* [AVAILABLE DATA]:
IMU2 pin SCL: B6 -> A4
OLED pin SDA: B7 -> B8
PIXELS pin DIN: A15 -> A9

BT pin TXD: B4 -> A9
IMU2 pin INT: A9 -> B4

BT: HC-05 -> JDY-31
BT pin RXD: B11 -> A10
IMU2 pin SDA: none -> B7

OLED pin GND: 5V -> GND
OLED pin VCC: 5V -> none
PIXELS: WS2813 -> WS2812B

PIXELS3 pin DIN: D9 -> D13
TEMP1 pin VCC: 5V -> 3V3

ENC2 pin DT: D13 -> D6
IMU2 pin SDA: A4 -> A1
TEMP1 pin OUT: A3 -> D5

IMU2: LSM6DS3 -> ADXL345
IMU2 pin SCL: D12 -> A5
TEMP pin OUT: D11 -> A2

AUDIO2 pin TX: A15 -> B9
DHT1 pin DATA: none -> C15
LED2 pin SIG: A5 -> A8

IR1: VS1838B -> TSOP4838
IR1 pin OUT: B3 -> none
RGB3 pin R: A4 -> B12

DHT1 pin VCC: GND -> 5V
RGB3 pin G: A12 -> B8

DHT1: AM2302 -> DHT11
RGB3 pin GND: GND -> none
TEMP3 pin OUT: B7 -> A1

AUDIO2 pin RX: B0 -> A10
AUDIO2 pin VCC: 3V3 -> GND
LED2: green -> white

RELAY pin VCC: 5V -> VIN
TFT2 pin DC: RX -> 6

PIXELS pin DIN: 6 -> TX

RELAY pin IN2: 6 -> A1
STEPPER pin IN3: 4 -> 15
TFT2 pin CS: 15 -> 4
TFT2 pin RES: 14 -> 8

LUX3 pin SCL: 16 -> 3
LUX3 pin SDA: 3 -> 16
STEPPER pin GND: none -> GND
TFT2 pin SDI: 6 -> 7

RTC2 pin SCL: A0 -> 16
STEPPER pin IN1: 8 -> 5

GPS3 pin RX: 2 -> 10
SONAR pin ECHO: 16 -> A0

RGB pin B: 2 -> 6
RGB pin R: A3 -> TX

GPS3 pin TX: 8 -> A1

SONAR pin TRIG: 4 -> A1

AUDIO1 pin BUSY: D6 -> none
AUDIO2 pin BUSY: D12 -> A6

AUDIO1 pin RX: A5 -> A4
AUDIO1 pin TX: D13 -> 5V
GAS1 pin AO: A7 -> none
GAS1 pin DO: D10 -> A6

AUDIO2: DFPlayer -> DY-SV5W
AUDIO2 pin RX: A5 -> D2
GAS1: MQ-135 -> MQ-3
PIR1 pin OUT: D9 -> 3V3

* [EXERCISE INSTRUCTIONS]: From the records above, extract everything verbatim.

* [SOLUTION]:
IMU2 pin SCL: B6 -> A4
OLED pin SDA: B7 -> B8
PIXELS pin DIN: A15 -> A9

BT pin TXD: B4 -> A9
IMU2 pin INT: A9 -> B4

BT: HC-05 -> JDY-31
BT pin RXD: B11 -> A10
IMU2 pin SDA: none -> B7

OLED pin GND: 5V -> GND
OLED pin VCC: 5V -> none
PIXELS: WS2813 -> WS2812B

PIXELS3 pin DIN: D9 -> D13
TEMP1 pin VCC: 5V -> 3V3

ENC2 pin DT: D13 -> D6
IMU2 pin SDA: A4 -> A1
TEMP1 pin OUT: A3 -> D5

IMU2: LSM6DS3 -> ADXL345
IMU2 pin SCL: D12 -> A5
TEMP pin OUT: D11 -> A2

AUDIO2 pin TX: A15 -> B9
DHT1 pin DATA: none -> C15
LED2 pin SIG: A5 -> A8

IR1: VS1838B -> TSOP4838
IR1 pin OUT: B3 -> none
RGB3 pin R: A4 -> B12

DHT1 pin VCC: GND -> 5V
RGB3 pin G: A12 -> B8

DHT1: AM2302 -> DHT11
RGB3 pin GND: GND -> none
TEMP3 pin OUT: B7 -> A1

AUDIO2 pin RX: B0 -> A10
AUDIO2 pin VCC: 3V3 -> GND
LED2: green -> white

RELAY pin VCC: 5V -> VIN
TFT2 pin DC: RX -> 6

PIXELS pin DIN: 6 -> TX

RELAY pin IN2: 6 -> A1
STEPPER pin IN3: 4 -> 15
TFT2 pin CS: 15 -> 4
TFT2 pin RES: 14 -> 8

LUX3 pin SCL: 16 -> 3
LUX3 pin SDA: 3 -> 16
STEPPER pin GND: none -> GND
TFT2 pin SDI: 6 -> 7

RTC2 pin SCL: A0 -> 16
STEPPER pin IN1: 8 -> 5

GPS3 pin RX: 2 -> 10
SONAR pin ECHO: 16 -> A0

RGB pin B: 2 -> 6
RGB pin R: A3 -> TX

GPS3 pin TX: 8 -> A1

SONAR pin TRIG: 4 -> A1

AUDIO1 pin BUSY: D6 -> none
AUDIO2 pin BUSY: D12 -> A6

AUDIO1 pin RX: A5 -> A4
AUDIO1 pin TX: D13 -> 5V
GAS1 pin AO: A7 -> none
GAS1 pin DO: D10 -> A6

AUDIO2: DFPlayer -> DY-SV5W
AUDIO2 pin RX: A5 -> D2
GAS1: MQ-135 -> MQ-3
PIR1 pin OUT: D9 -> 3V3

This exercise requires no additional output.